Exercise inputs:
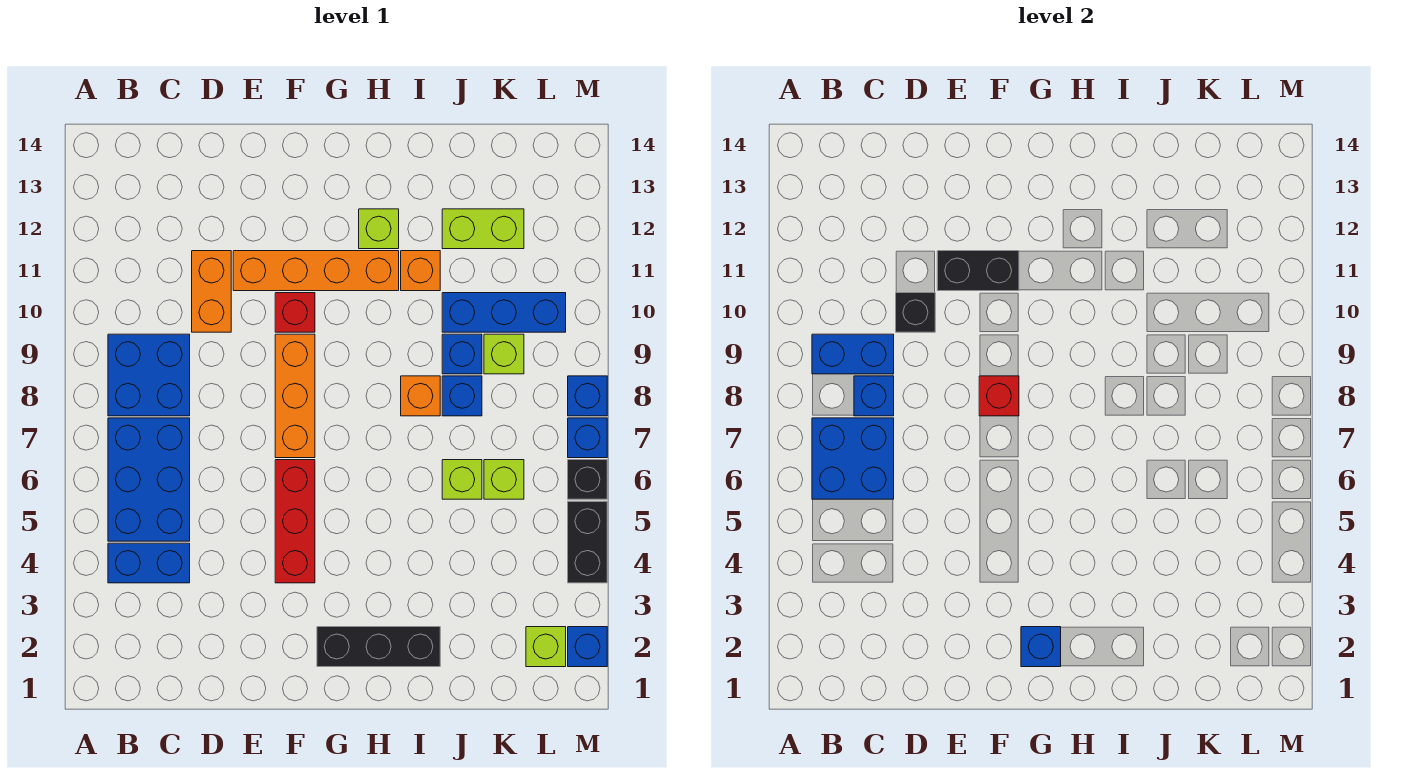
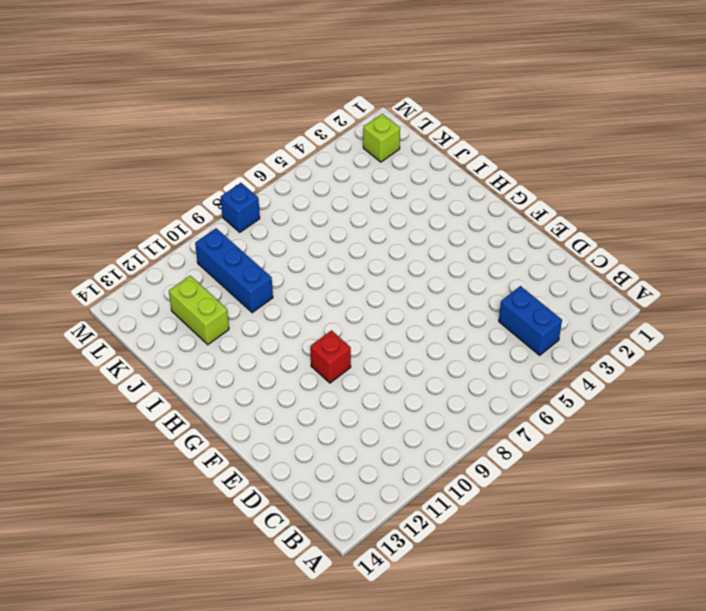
none -> blue brick B5:C7 level 1
none -> blue brick B8:C9 level 1
none -> orange brick D10:D11 level 1
none -> orange brick E11:H11 level 1

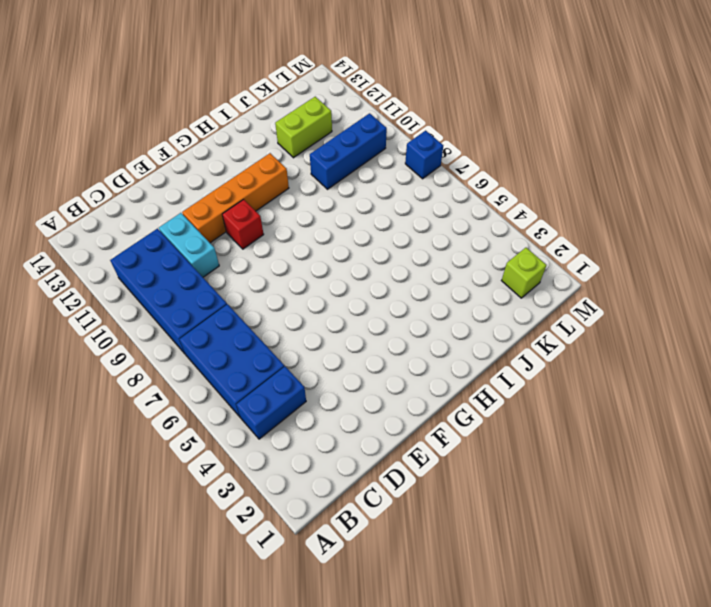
blue brick B8:C11 level 1 -> blue brick B8:C9 level 1
cyan brick D10:D11 level 1 -> orange brick D10:D11 level 1
none -> red brick F4:F6 level 1
none -> orange brick F7:F9 level 1
none -> black brick G2:I2 level 1
none -> lime brick H12 level 1

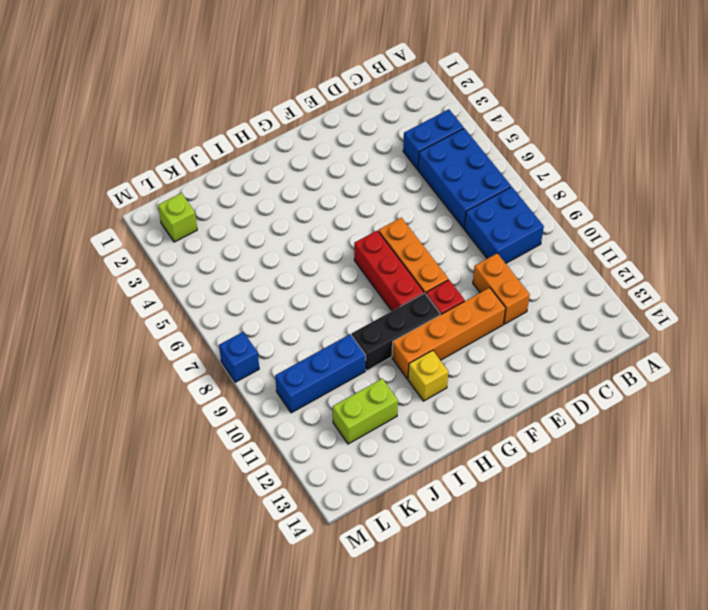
red brick G7:G9 level 1 -> red brick F4:F6 level 1
black brick G10:I10 level 1 -> black brick G2:I2 level 1
yellow brick H12 level 1 -> lime brick H12 level 1
none -> orange brick I8 level 1
none -> orange brick I11 level 1
none -> lime brick J6 level 1
none -> blue brick J8 level 1

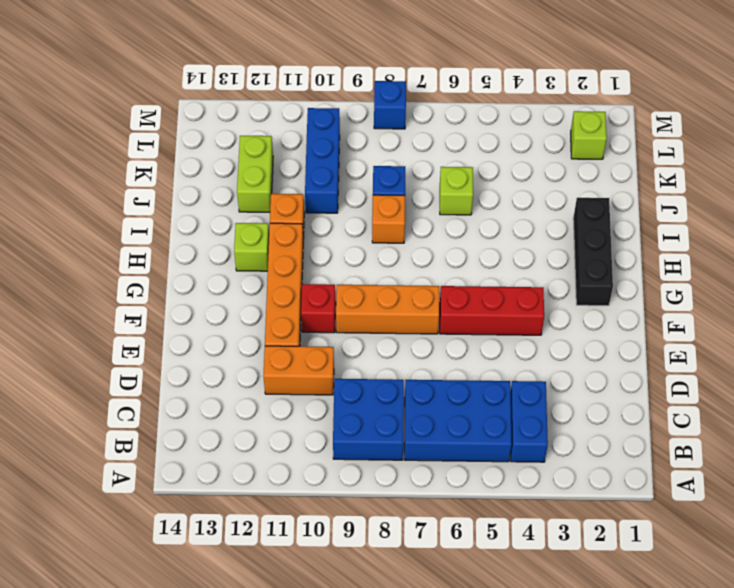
none -> blue brick J9 level 1
none -> lime brick K6 level 1
none -> lime brick K9 level 1
none -> blue brick M2 level 1

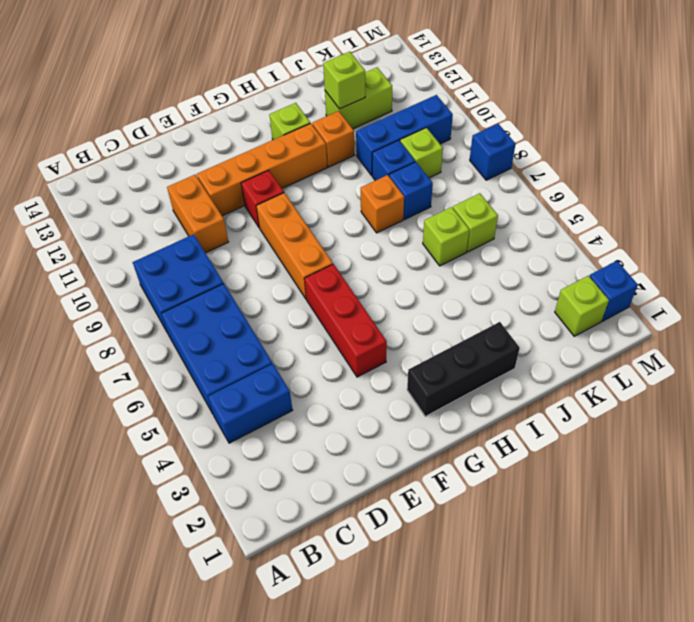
lime brick J12 level 2 -> none
none -> black brick M4:M5 level 1
none -> black brick M6 level 1
none -> blue brick M7 level 1
none -> blue brick B6:C7 level 2

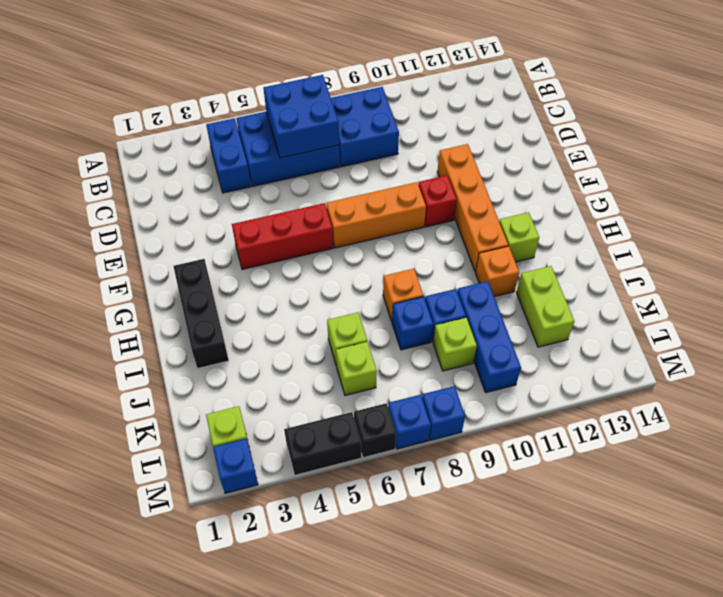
none -> orange brick D10:D11 level 1
none -> blue brick B9:C9 level 2
none -> blue brick C8 level 2
none -> black brick D10 level 2

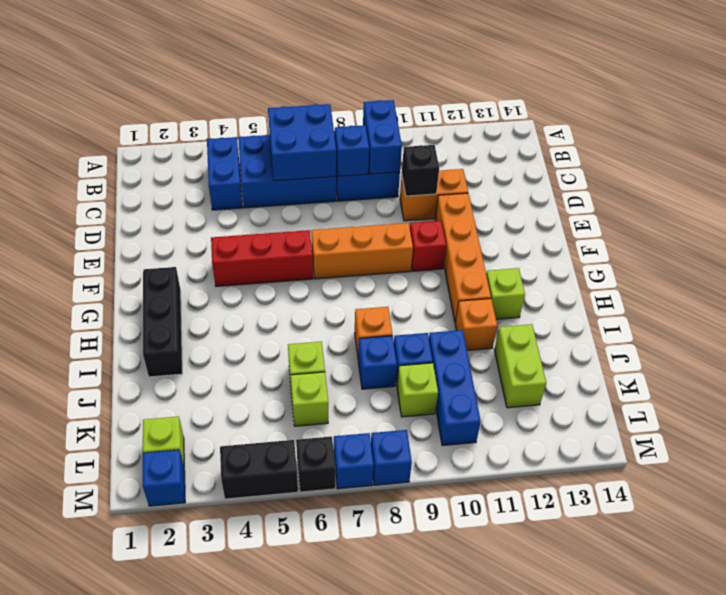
none -> black brick E11:F11 level 2
none -> red brick F8 level 2
none -> blue brick G2 level 2

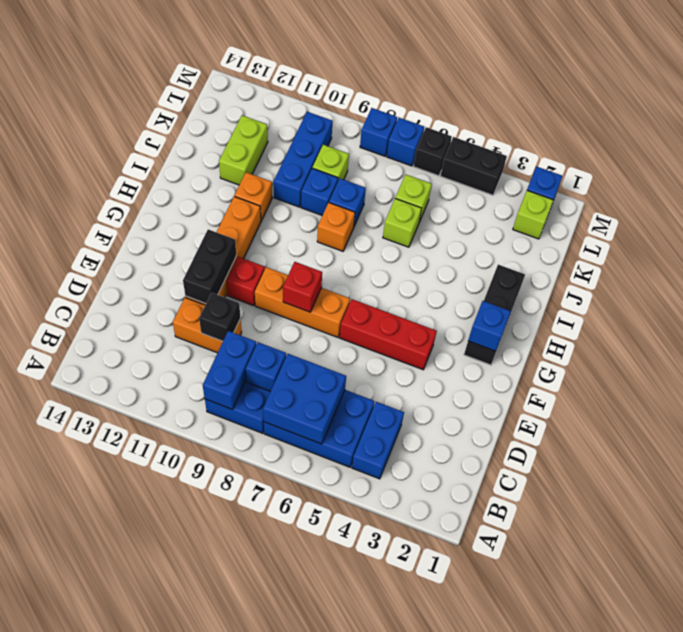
none -> lime brick H12 level 1

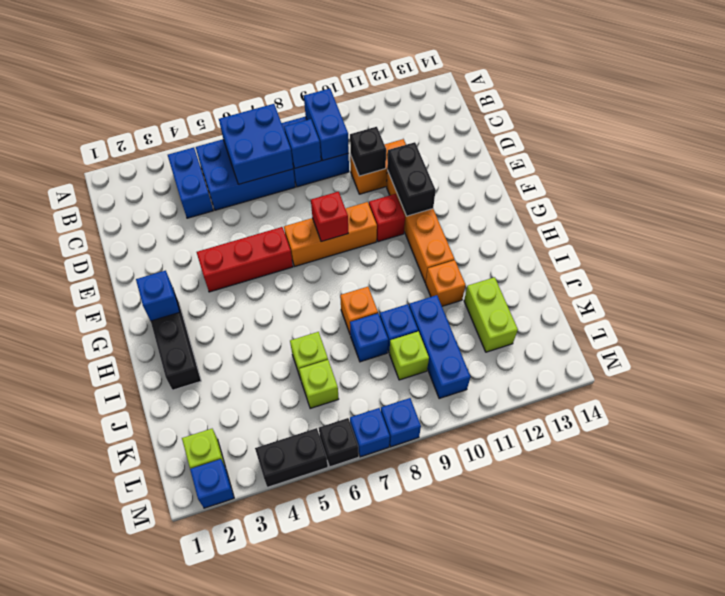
none -> lime brick H12 level 1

What the task asks: Output the records above verbatim. Pictures stay out.

Response:
none -> blue brick B5:C7 level 1
none -> blue brick B8:C9 level 1
none -> orange brick D10:D11 level 1
none -> orange brick E11:H11 level 1

blue brick B8:C11 level 1 -> blue brick B8:C9 level 1
cyan brick D10:D11 level 1 -> orange brick D10:D11 level 1
none -> red brick F4:F6 level 1
none -> orange brick F7:F9 level 1
none -> black brick G2:I2 level 1
none -> lime brick H12 level 1

red brick G7:G9 level 1 -> red brick F4:F6 level 1
black brick G10:I10 level 1 -> black brick G2:I2 level 1
yellow brick H12 level 1 -> lime brick H12 level 1
none -> orange brick I8 level 1
none -> orange brick I11 level 1
none -> lime brick J6 level 1
none -> blue brick J8 level 1

none -> blue brick J9 level 1
none -> lime brick K6 level 1
none -> lime brick K9 level 1
none -> blue brick M2 level 1

lime brick J12 level 2 -> none
none -> black brick M4:M5 level 1
none -> black brick M6 level 1
none -> blue brick M7 level 1
none -> blue brick B6:C7 level 2

none -> orange brick D10:D11 level 1
none -> blue brick B9:C9 level 2
none -> blue brick C8 level 2
none -> black brick D10 level 2

none -> black brick E11:F11 level 2
none -> red brick F8 level 2
none -> blue brick G2 level 2

none -> lime brick H12 level 1

none -> lime brick H12 level 1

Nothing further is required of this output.